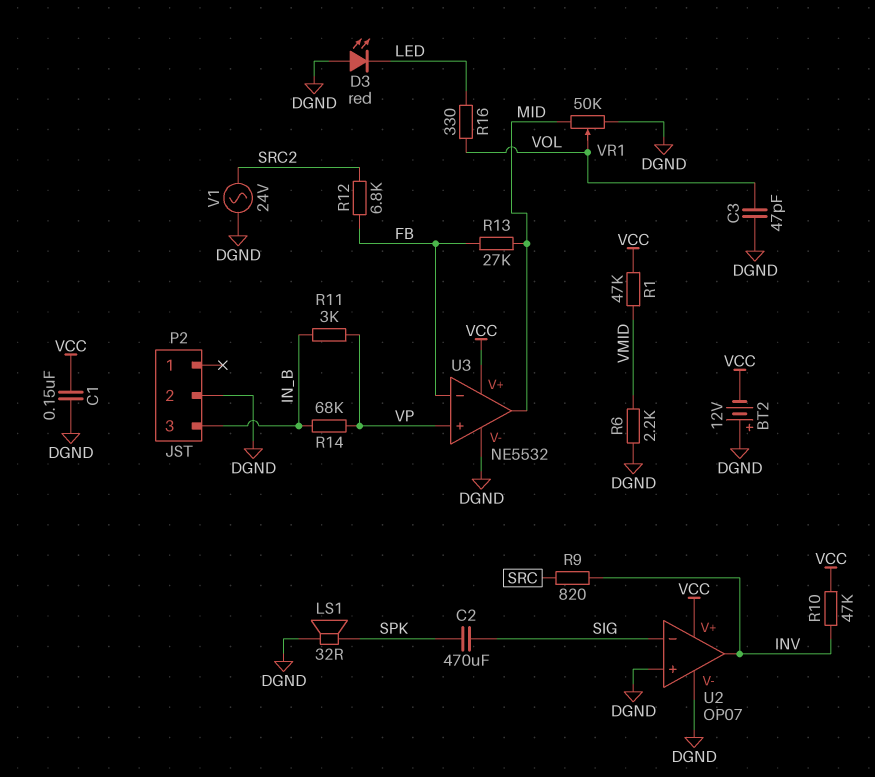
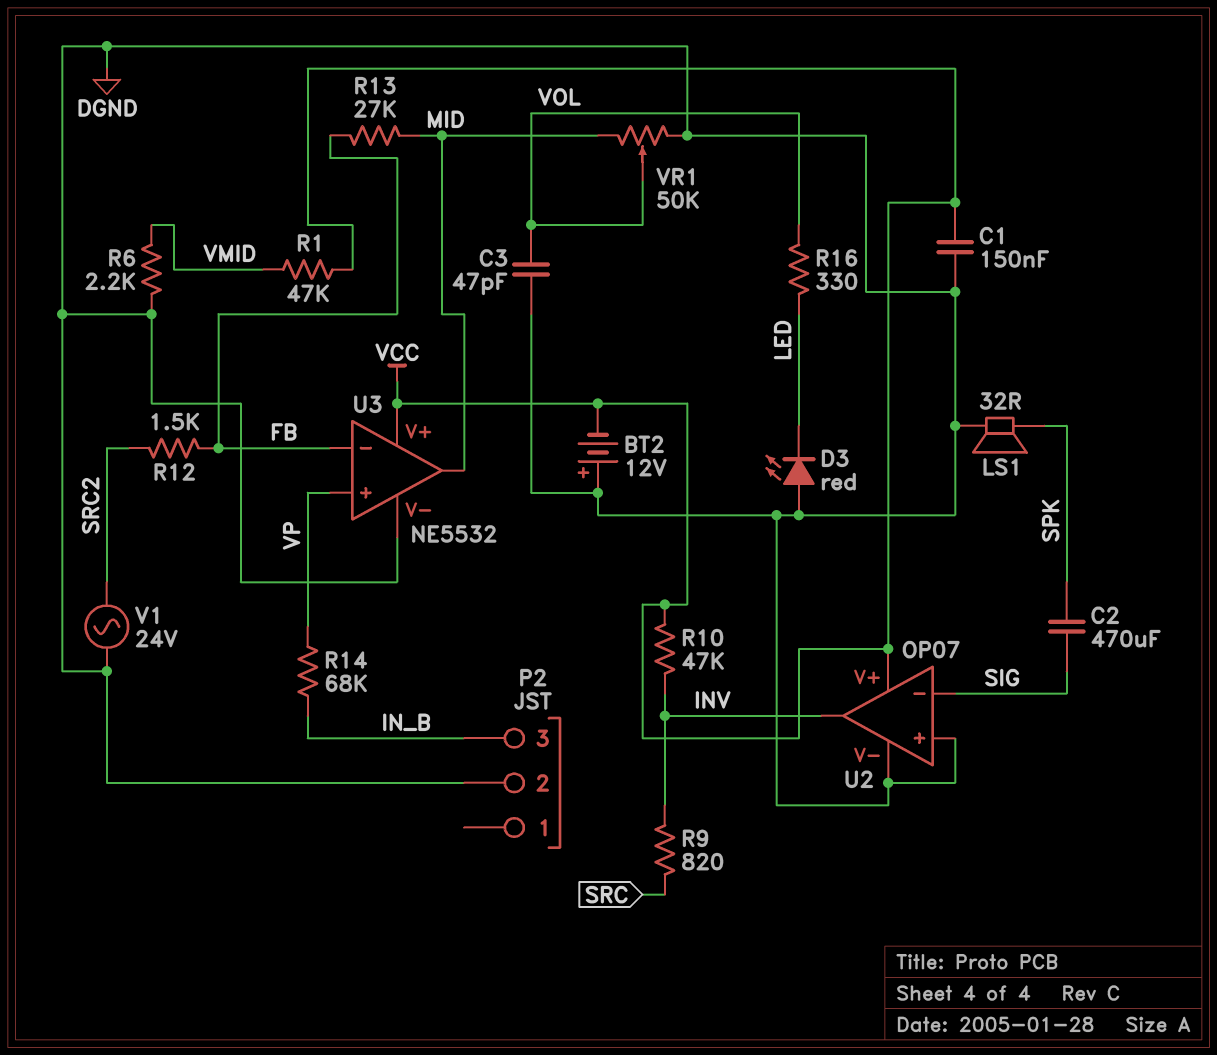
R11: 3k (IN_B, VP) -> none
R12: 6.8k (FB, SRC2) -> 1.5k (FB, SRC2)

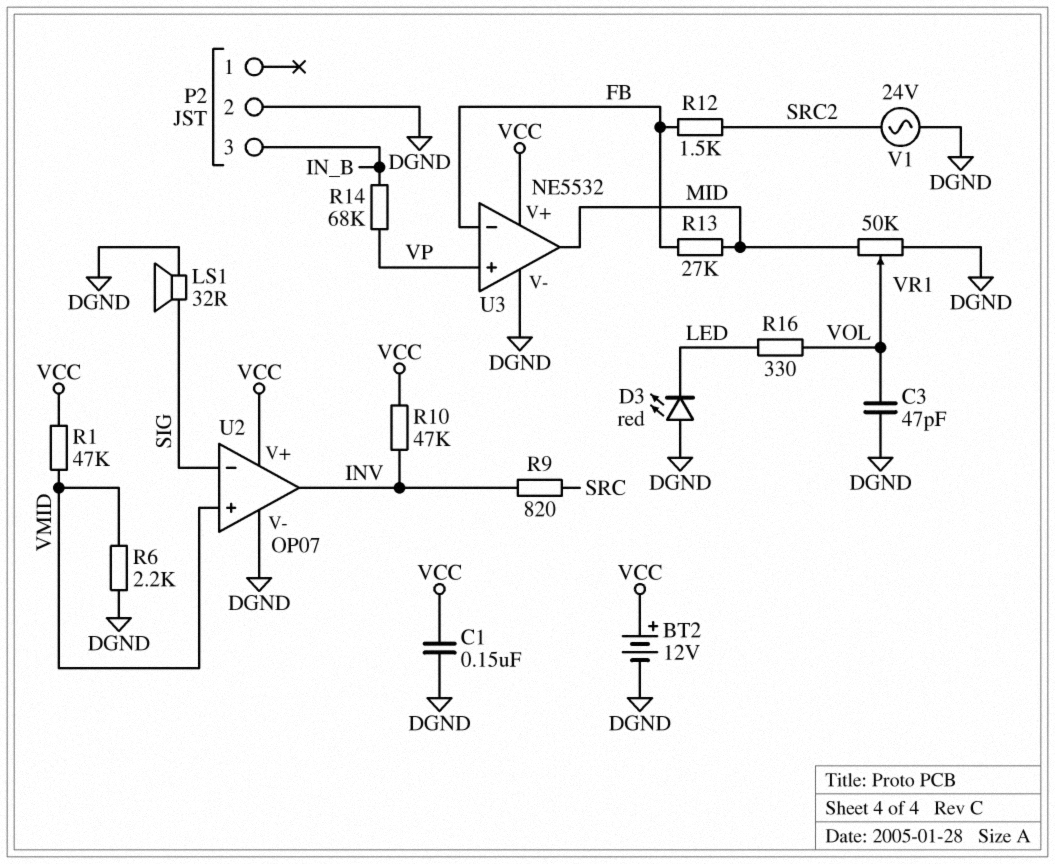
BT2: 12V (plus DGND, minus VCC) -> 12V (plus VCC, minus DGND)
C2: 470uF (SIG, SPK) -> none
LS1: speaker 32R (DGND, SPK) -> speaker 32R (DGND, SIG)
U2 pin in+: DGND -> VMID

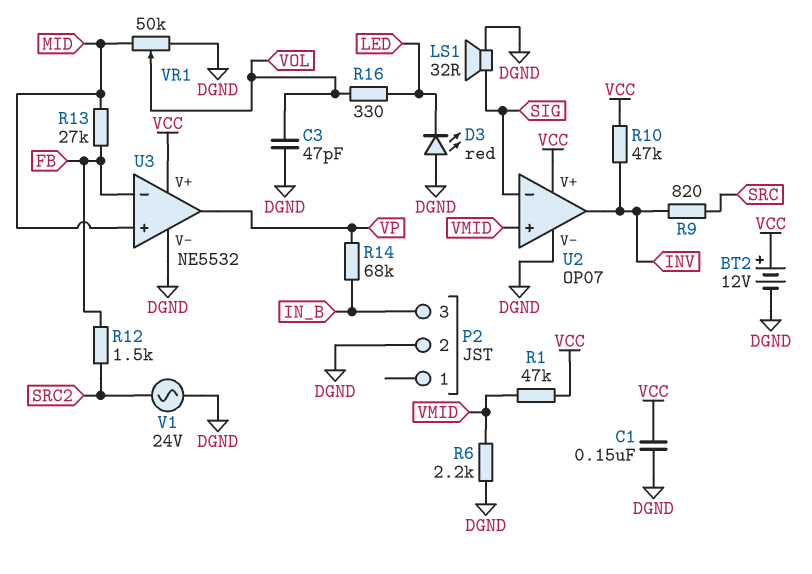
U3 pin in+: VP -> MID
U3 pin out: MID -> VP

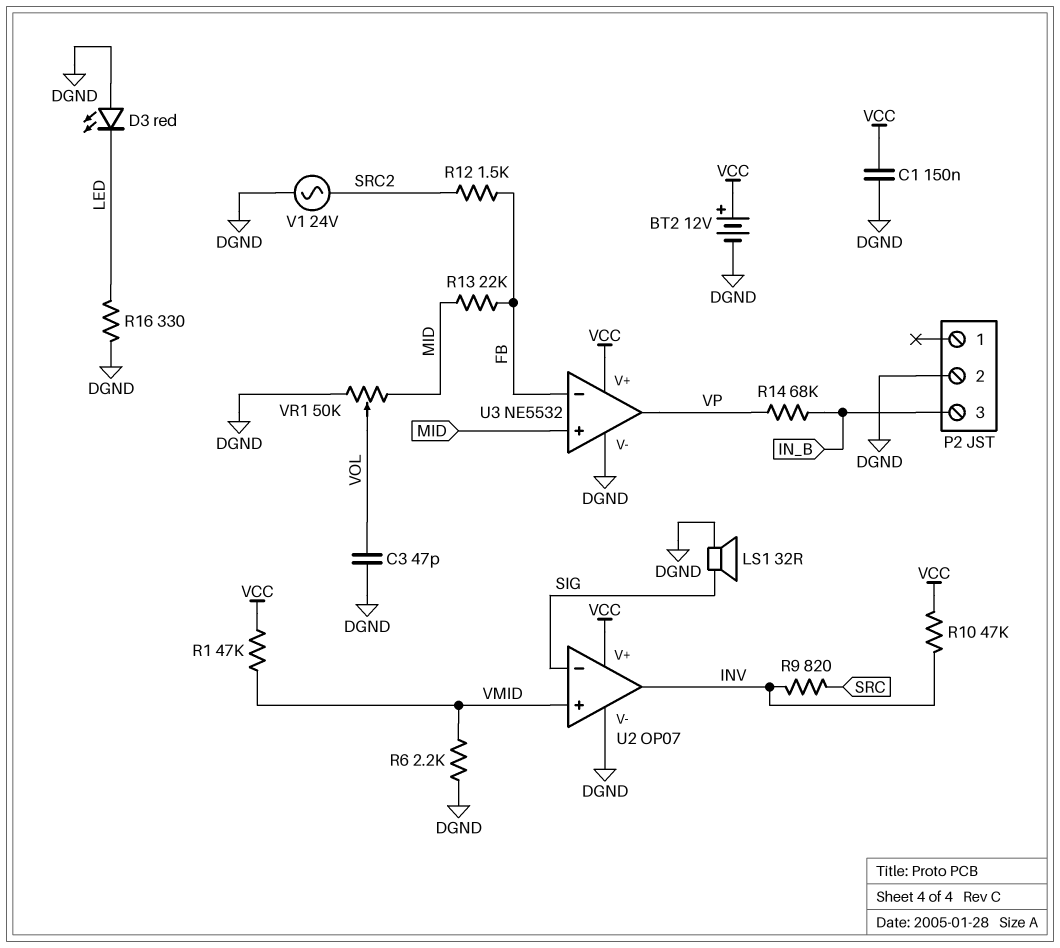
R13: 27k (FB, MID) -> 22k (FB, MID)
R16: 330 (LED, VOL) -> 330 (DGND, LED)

---

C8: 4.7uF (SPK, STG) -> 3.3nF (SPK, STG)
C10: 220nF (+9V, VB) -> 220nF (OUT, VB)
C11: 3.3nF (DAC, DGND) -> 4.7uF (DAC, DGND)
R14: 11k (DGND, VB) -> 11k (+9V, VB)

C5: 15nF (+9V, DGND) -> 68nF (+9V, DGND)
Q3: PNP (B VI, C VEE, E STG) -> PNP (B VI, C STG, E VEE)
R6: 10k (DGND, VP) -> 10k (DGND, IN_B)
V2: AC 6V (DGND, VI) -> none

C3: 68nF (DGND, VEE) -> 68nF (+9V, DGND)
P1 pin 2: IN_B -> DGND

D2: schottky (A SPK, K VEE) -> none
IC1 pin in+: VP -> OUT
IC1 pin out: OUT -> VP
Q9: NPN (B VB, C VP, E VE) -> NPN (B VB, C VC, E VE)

...

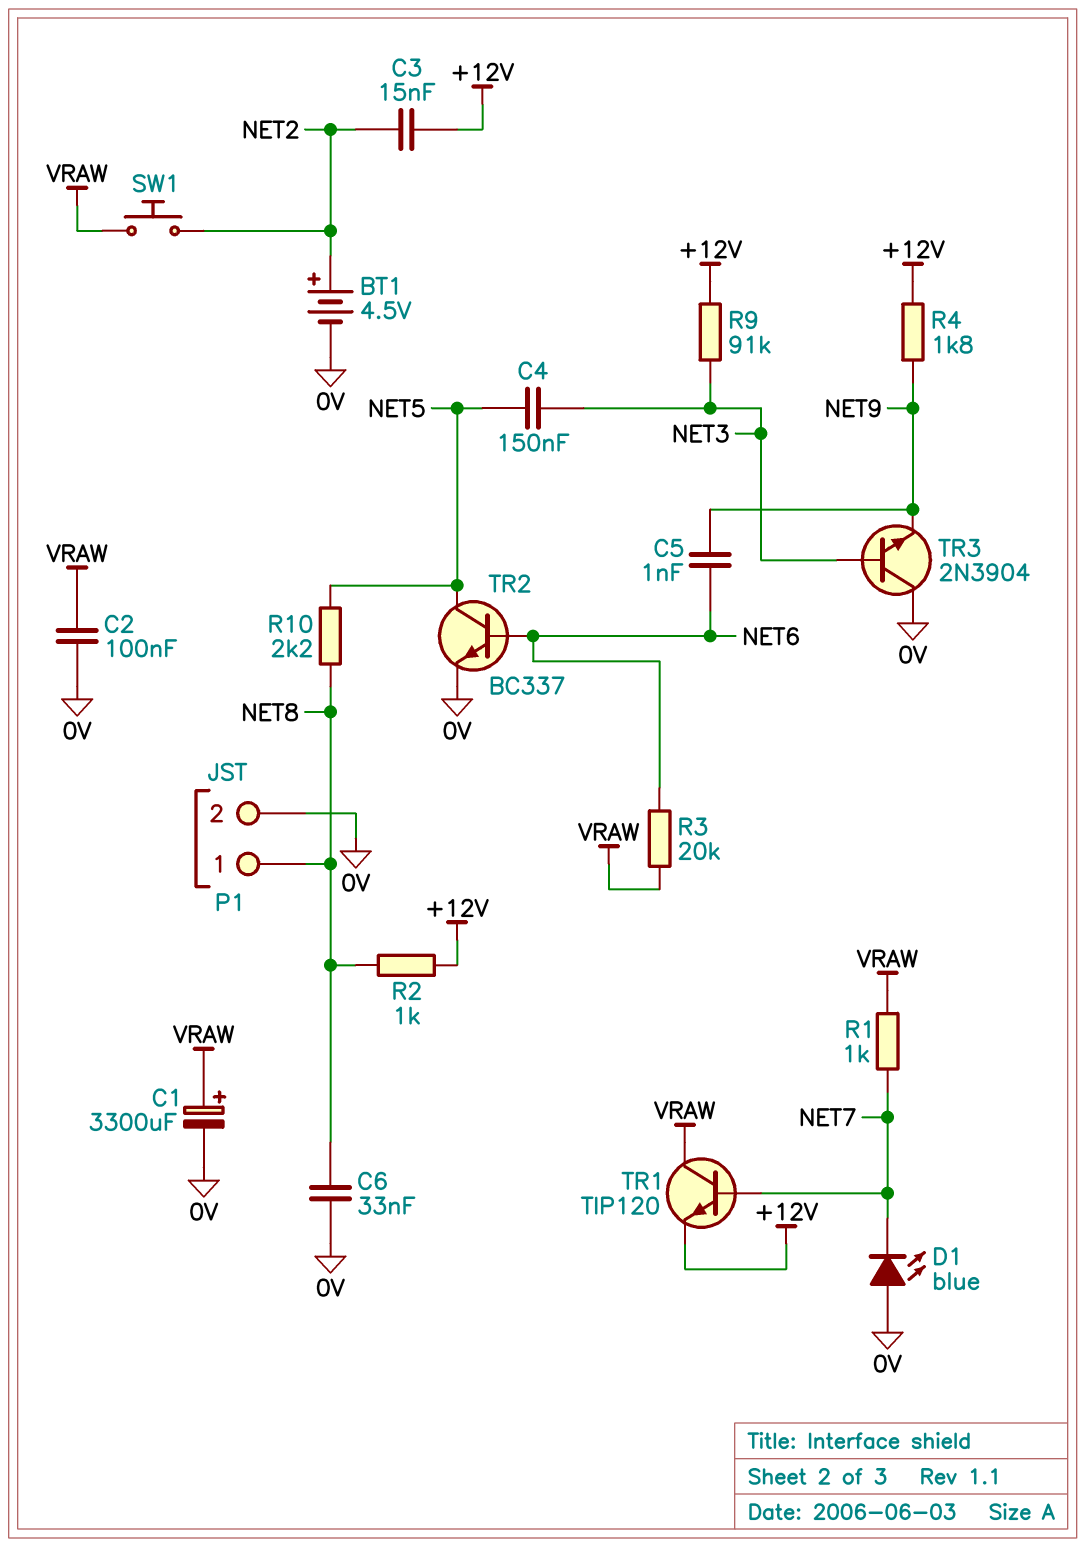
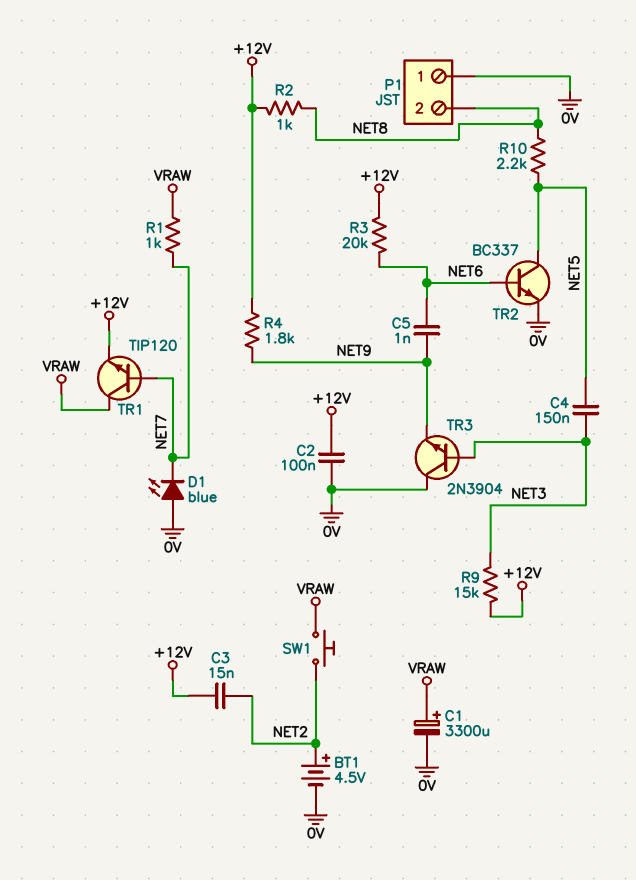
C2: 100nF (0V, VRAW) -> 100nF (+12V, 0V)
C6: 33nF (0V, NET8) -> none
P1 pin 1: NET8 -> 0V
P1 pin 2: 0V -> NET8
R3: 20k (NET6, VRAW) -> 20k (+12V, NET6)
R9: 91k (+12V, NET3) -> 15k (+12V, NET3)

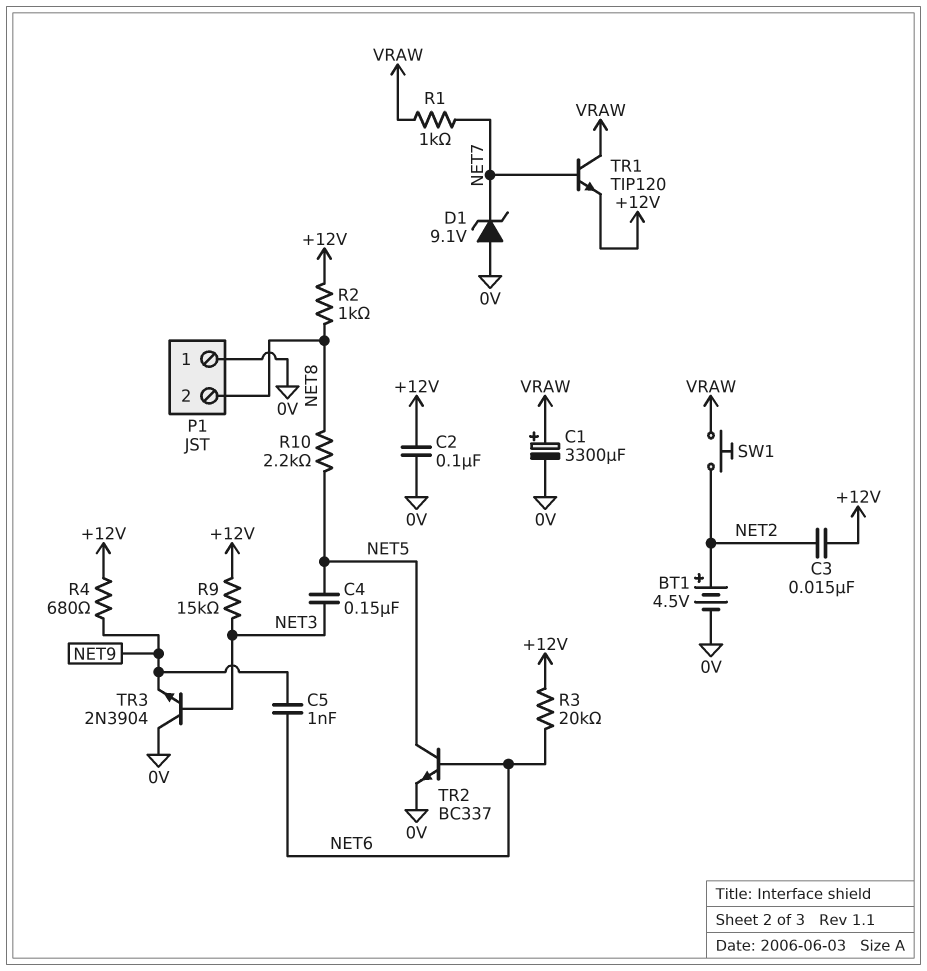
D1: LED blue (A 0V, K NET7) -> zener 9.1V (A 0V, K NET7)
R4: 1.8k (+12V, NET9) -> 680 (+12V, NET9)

### PROBLEM
Could you set down, exactly as written, the lines above between the one holding "R14: 11k (DGND, VB) -> 11k (+9V, VB)" and the one holding "IC1 pin out: OUT -> VP", inclusive, and nothing more?

### ANSWER BOX
R14: 11k (DGND, VB) -> 11k (+9V, VB)

C5: 15nF (+9V, DGND) -> 68nF (+9V, DGND)
Q3: PNP (B VI, C VEE, E STG) -> PNP (B VI, C STG, E VEE)
R6: 10k (DGND, VP) -> 10k (DGND, IN_B)
V2: AC 6V (DGND, VI) -> none

C3: 68nF (DGND, VEE) -> 68nF (+9V, DGND)
P1 pin 2: IN_B -> DGND

D2: schottky (A SPK, K VEE) -> none
IC1 pin in+: VP -> OUT
IC1 pin out: OUT -> VP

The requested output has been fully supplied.